SOURCE INFORMATION START
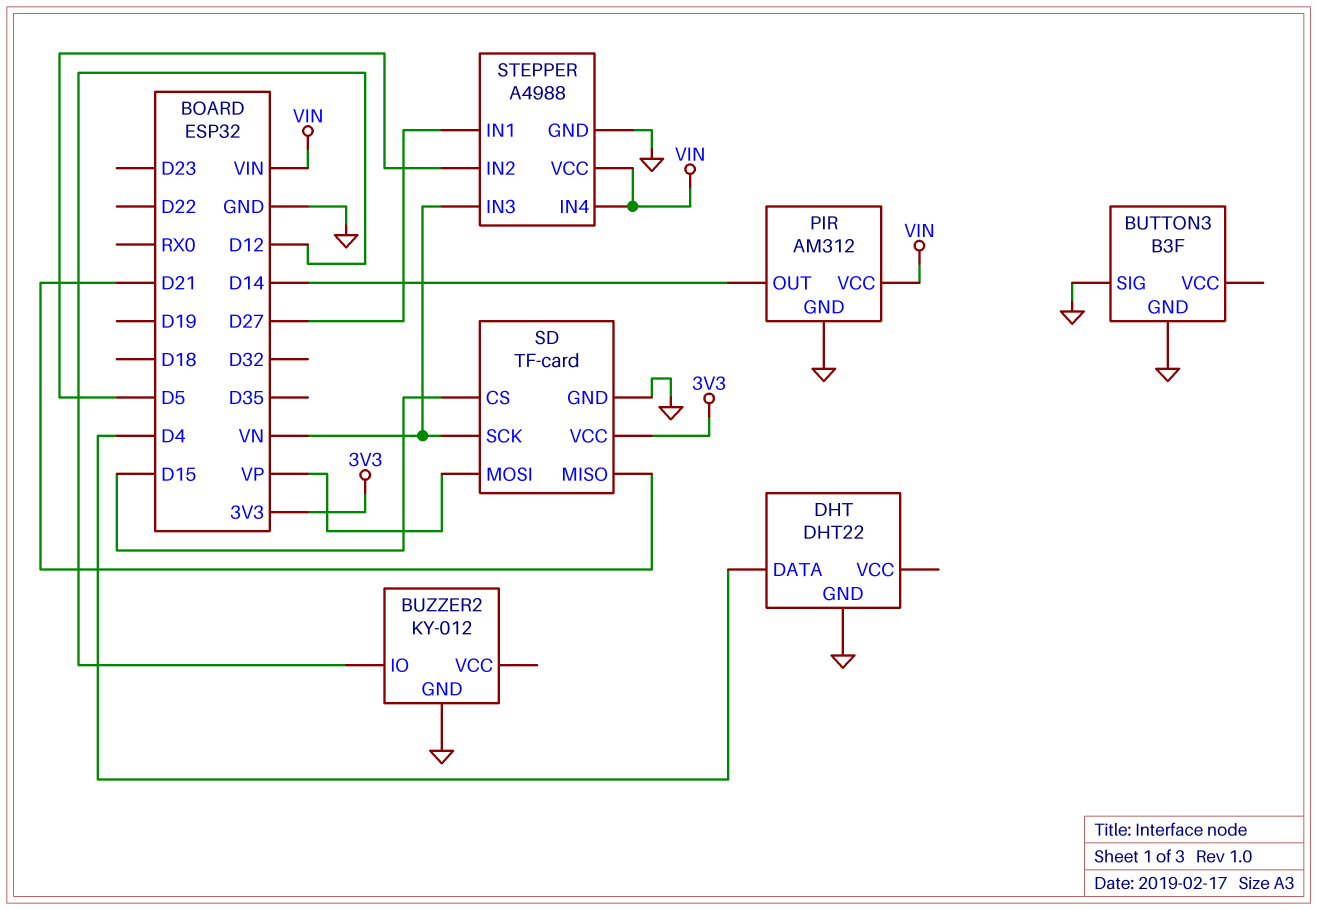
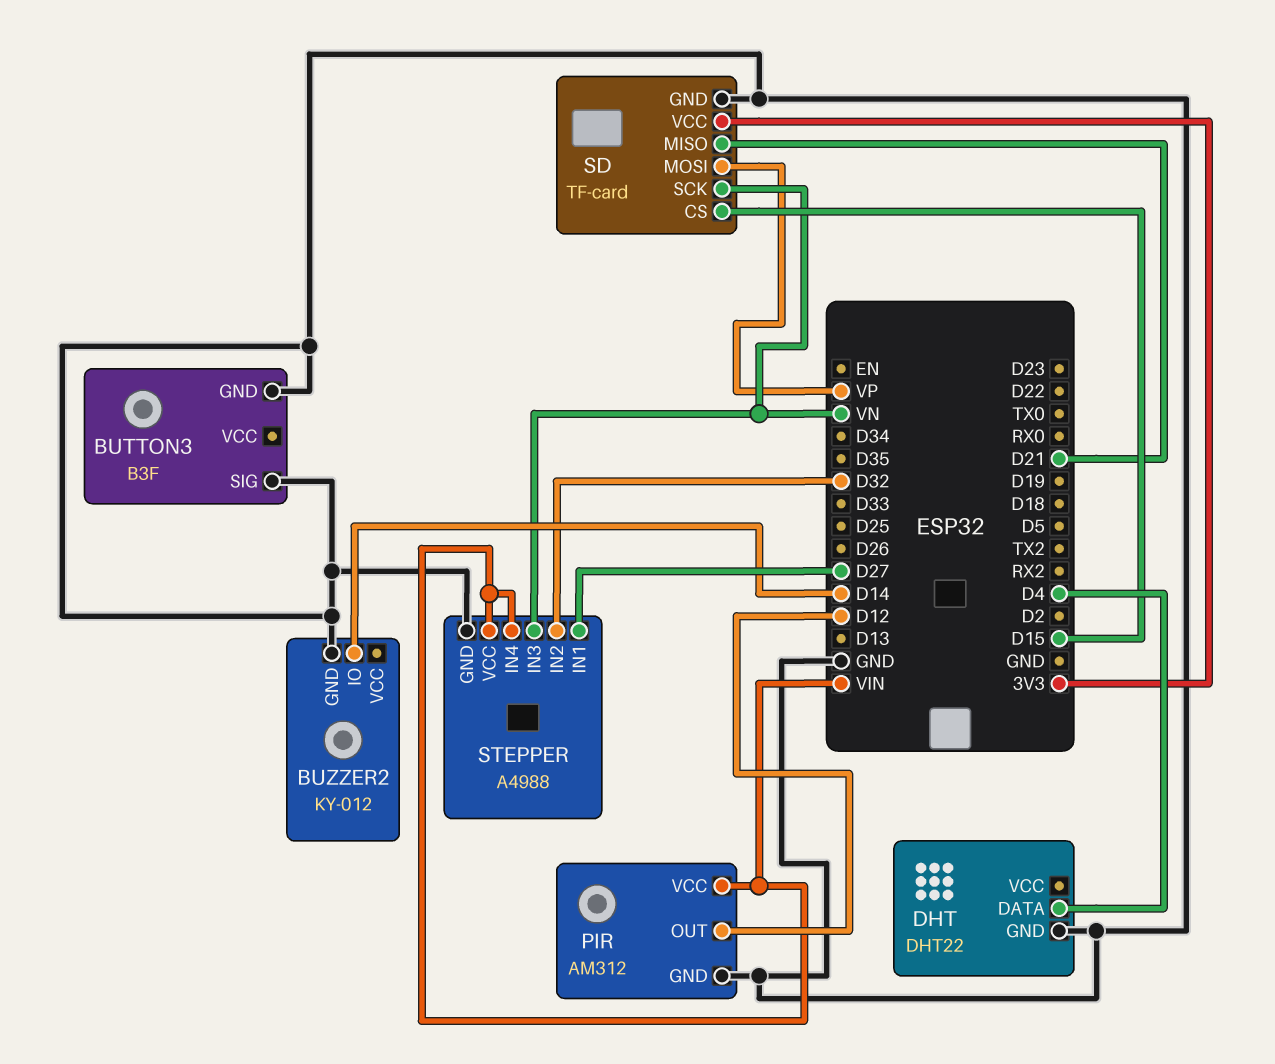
BUZZER2 pin IO: D12 -> D14
PIR pin OUT: D14 -> D12
STEPPER pin IN2: D5 -> D32

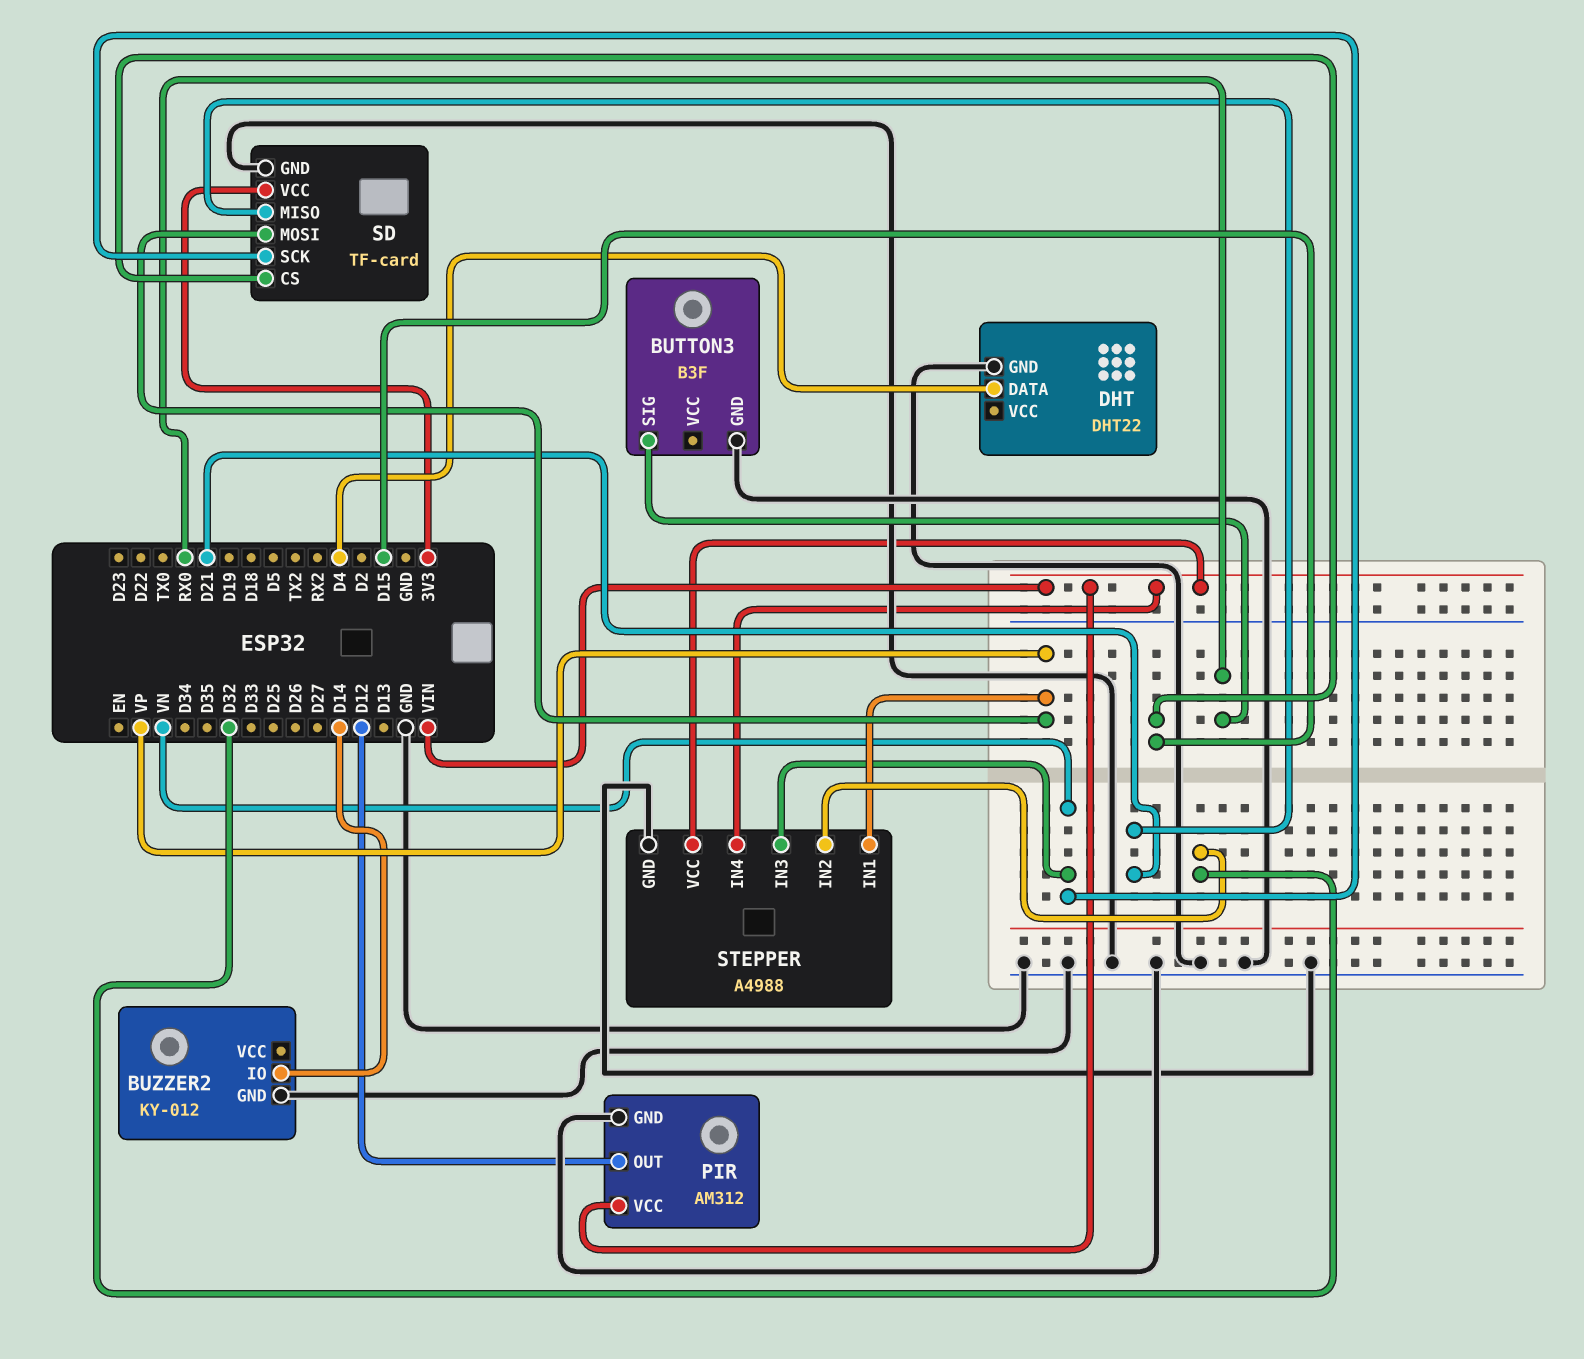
BUTTON3 pin SIG: GND -> RX0
STEPPER pin IN1: D27 -> VP

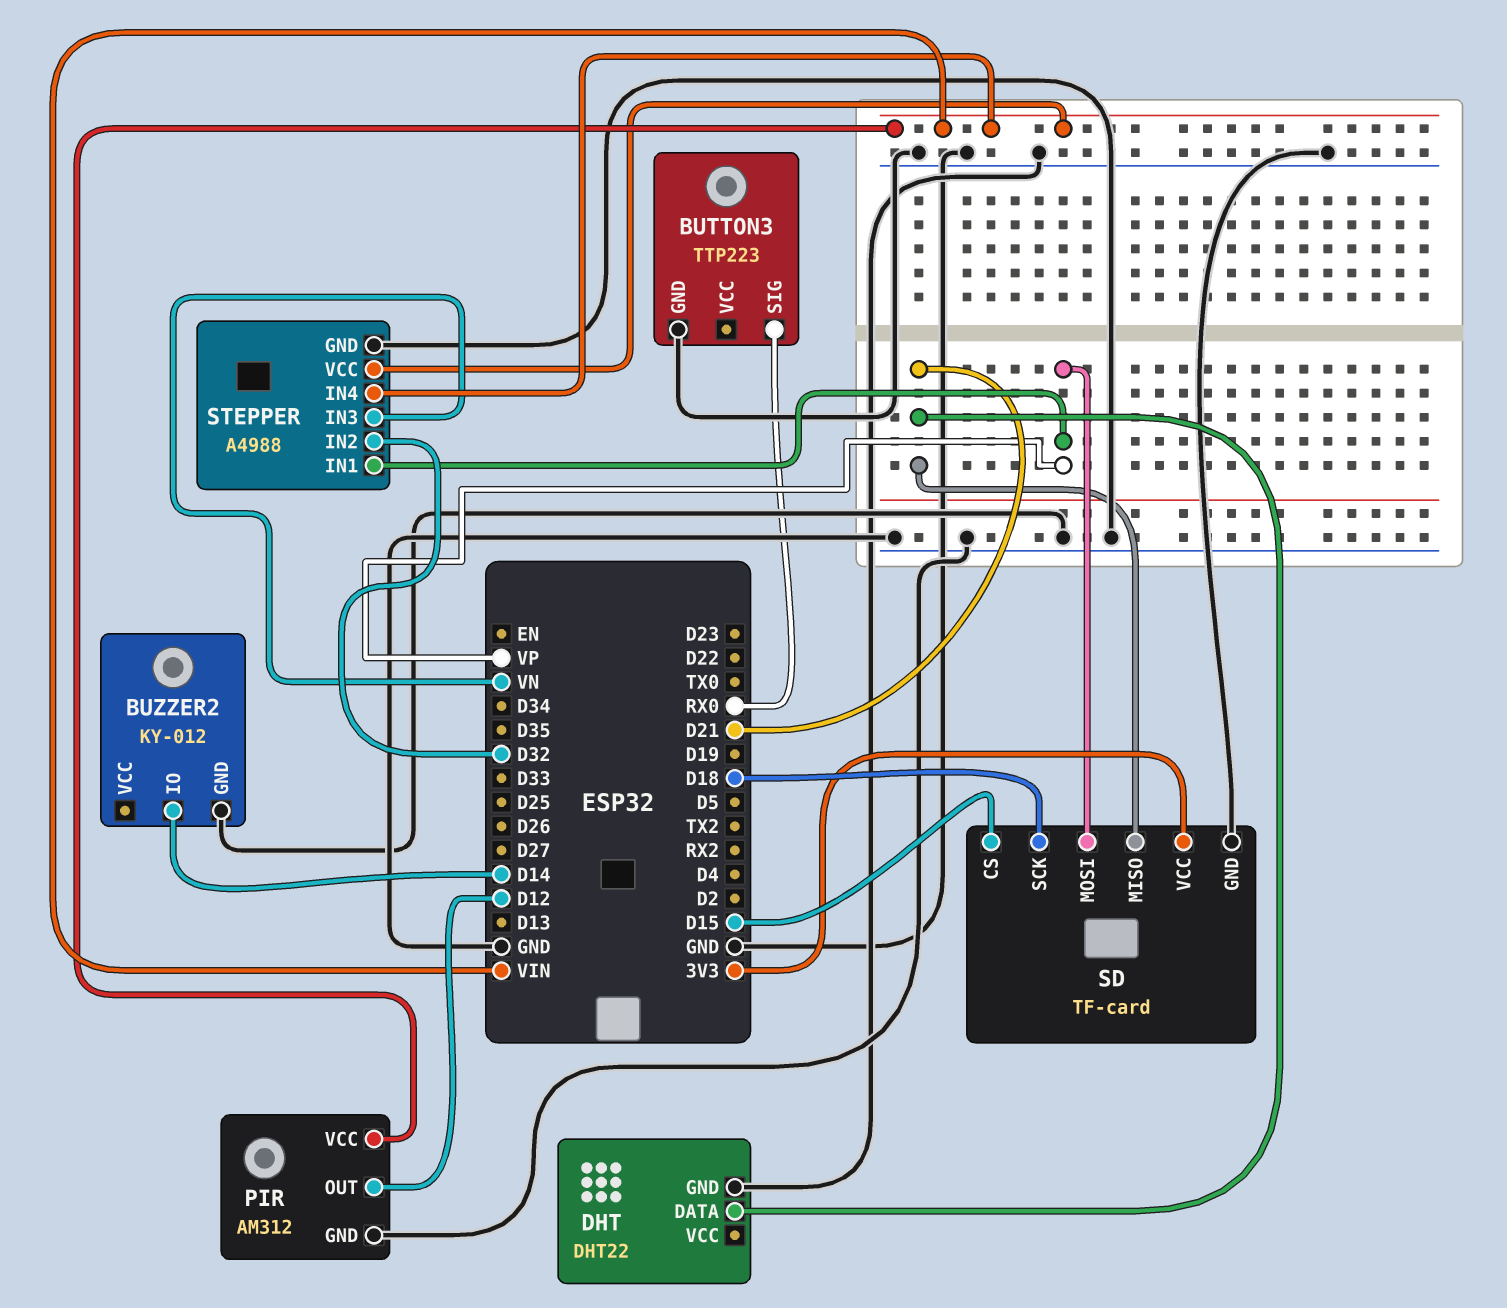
BUTTON3: B3F -> TTP223
DHT pin DATA: D4 -> D21
SD pin SCK: VN -> D18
SOURCE INFORMATION END
→ **PROBLEM STATEMENT**
Now transcribe all the entries above exactly, so that no picture is carried over.

→ **WRITTEN SOLUTION**
BUZZER2 pin IO: D12 -> D14
PIR pin OUT: D14 -> D12
STEPPER pin IN2: D5 -> D32

BUTTON3 pin SIG: GND -> RX0
STEPPER pin IN1: D27 -> VP

BUTTON3: B3F -> TTP223
DHT pin DATA: D4 -> D21
SD pin SCK: VN -> D18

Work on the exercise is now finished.